[[ SUPPLIED ENTRIES, beginning ]]

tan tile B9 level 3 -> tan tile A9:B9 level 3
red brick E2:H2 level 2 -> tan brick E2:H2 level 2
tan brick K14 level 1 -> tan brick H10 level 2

[[ SUPPLIED ENTRIES, end ]]
[[ SUPPLIED ENTRIES, beginning ]]

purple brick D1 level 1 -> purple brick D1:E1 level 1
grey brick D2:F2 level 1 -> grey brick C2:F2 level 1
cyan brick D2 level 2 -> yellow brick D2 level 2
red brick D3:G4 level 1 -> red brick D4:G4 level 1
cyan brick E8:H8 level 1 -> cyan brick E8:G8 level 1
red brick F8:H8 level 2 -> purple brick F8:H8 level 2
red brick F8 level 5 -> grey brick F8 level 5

[[ SUPPLIED ENTRIES, end ]]
[[ SUPPLIED ENTRIES, beginning ]]

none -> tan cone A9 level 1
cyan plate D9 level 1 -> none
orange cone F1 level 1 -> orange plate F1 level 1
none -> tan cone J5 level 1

[[ SUPPLIED ENTRIES, end ]]

* **WHAT YOU NEED TO DO**
Show the lines of the records that include the string "cyan".

* **SOLUTION**
cyan brick D2 level 2 -> yellow brick D2 level 2
cyan brick E8:H8 level 1 -> cyan brick E8:G8 level 1
cyan plate D9 level 1 -> none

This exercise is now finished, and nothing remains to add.